:: WHAT TO PRODUCE ::
Would you please restate the data exactly as it stands, apart from the pictures?
[DATASET EXCERPTS]
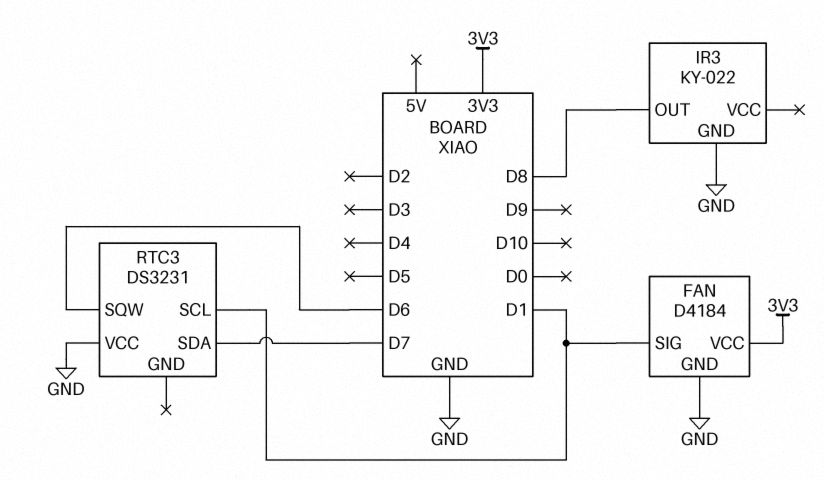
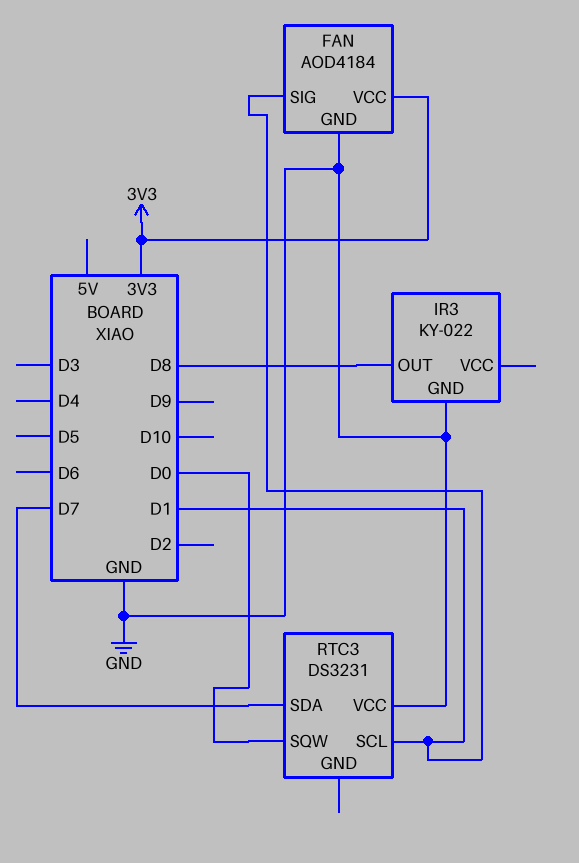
FAN: D4184 -> AOD4184
RTC3 pin SQW: D6 -> D0

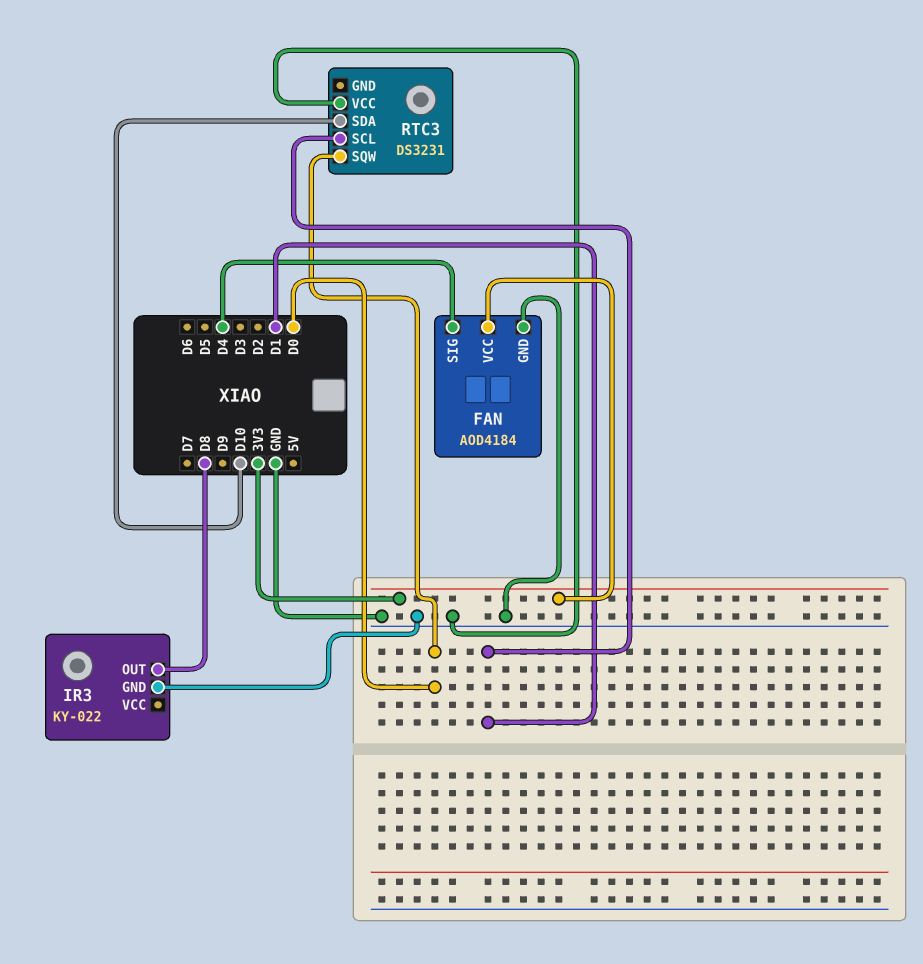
FAN pin SIG: D1 -> D4
RTC3 pin SDA: D7 -> D10

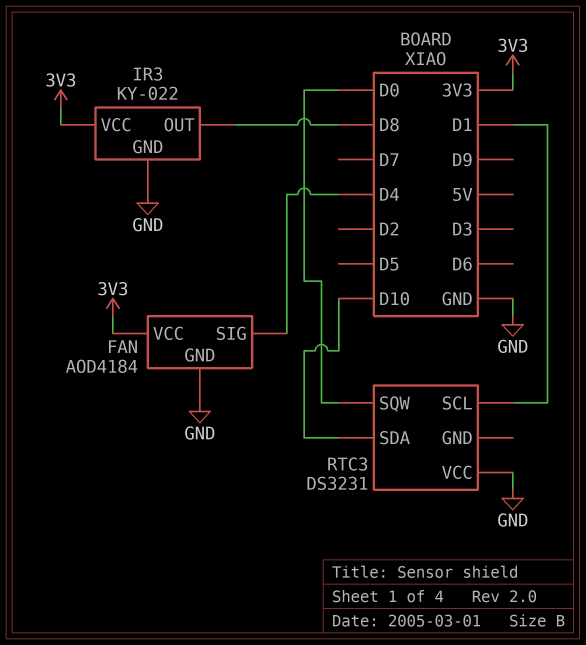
IR3 pin VCC: none -> 3V3

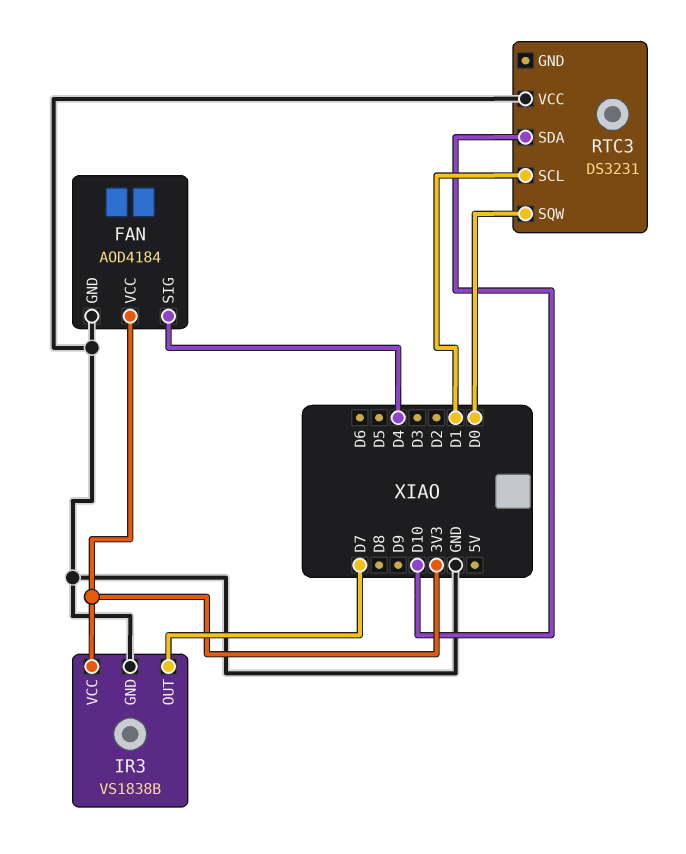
IR3: KY-022 -> VS1838B
IR3 pin OUT: D8 -> D7

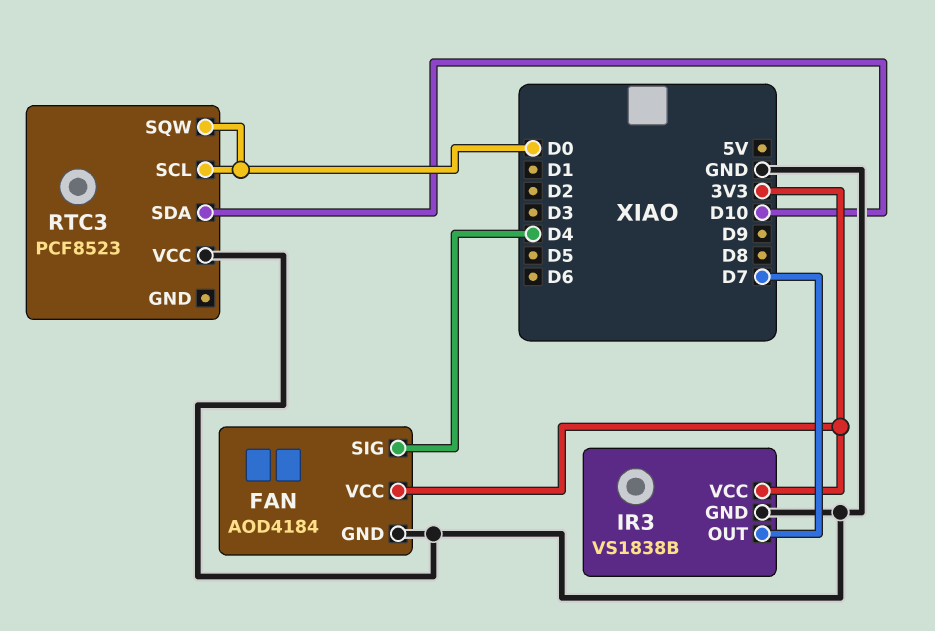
RTC3: DS3231 -> PCF8523
RTC3 pin SCL: D1 -> D0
[/DATASET EXCERPTS]
:: TASK ANSWER ::
FAN: D4184 -> AOD4184
RTC3 pin SQW: D6 -> D0

FAN pin SIG: D1 -> D4
RTC3 pin SDA: D7 -> D10

IR3 pin VCC: none -> 3V3

IR3: KY-022 -> VS1838B
IR3 pin OUT: D8 -> D7

RTC3: DS3231 -> PCF8523
RTC3 pin SCL: D1 -> D0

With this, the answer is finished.